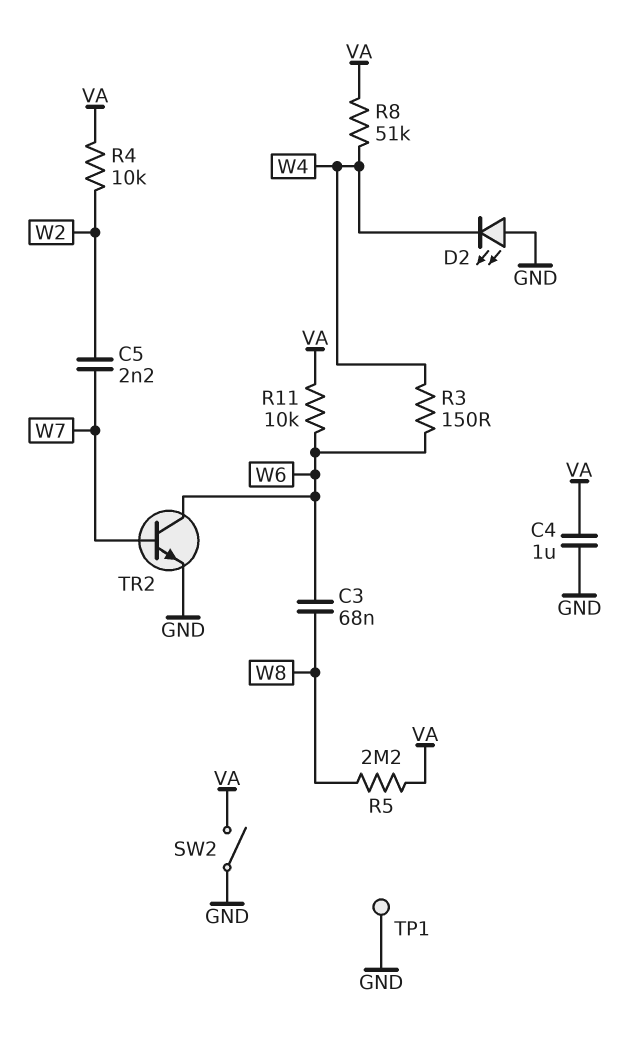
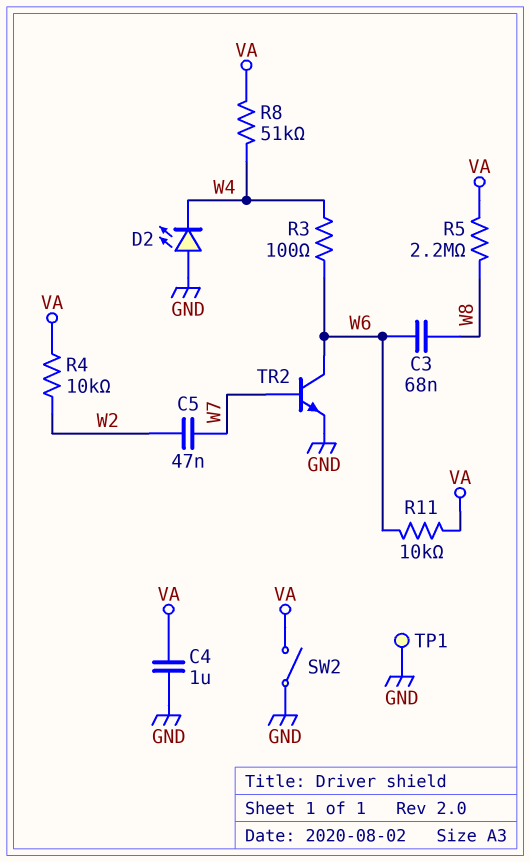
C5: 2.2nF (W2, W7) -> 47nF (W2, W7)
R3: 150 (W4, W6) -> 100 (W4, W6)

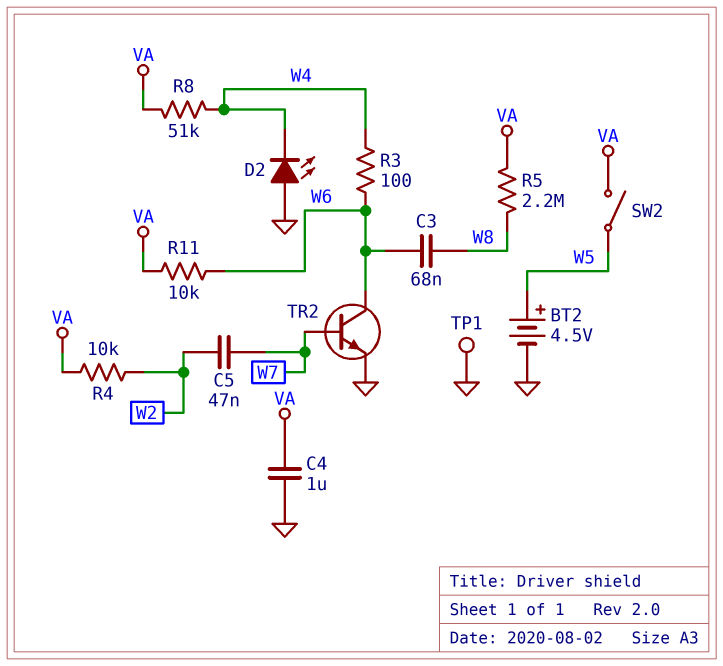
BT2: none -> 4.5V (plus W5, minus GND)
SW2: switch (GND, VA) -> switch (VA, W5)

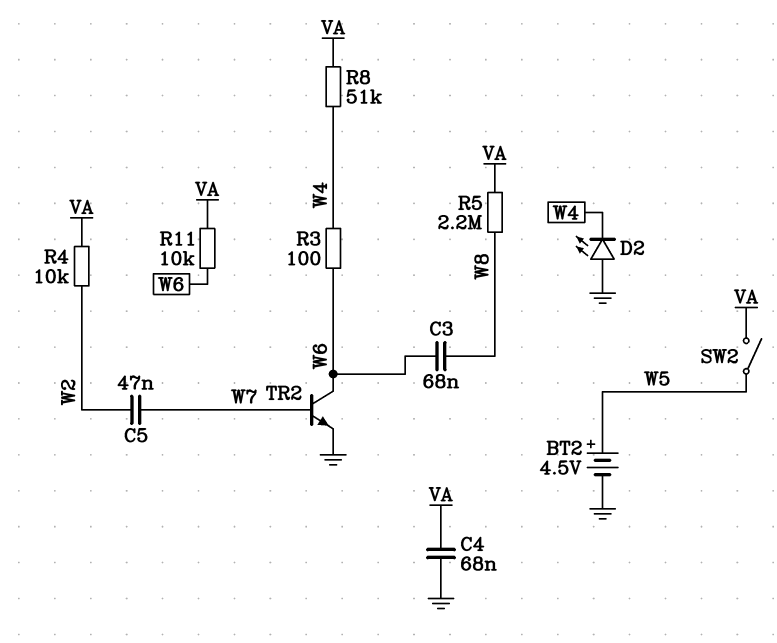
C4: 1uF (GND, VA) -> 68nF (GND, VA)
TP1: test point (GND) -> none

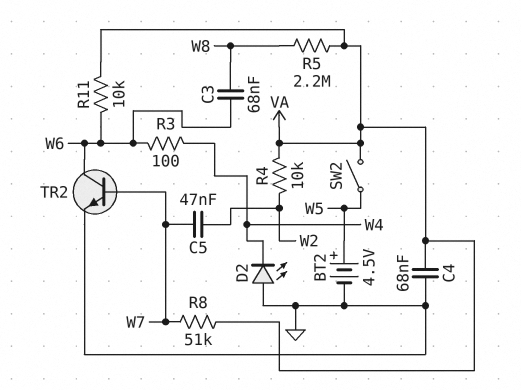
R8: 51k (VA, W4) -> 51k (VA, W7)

■ ■ ■

→ Assignment
Reproduce every line from the listing above that holds the word "none".

→ Response to this task
BT2: none -> 4.5V (plus W5, minus GND)
TP1: test point (GND) -> none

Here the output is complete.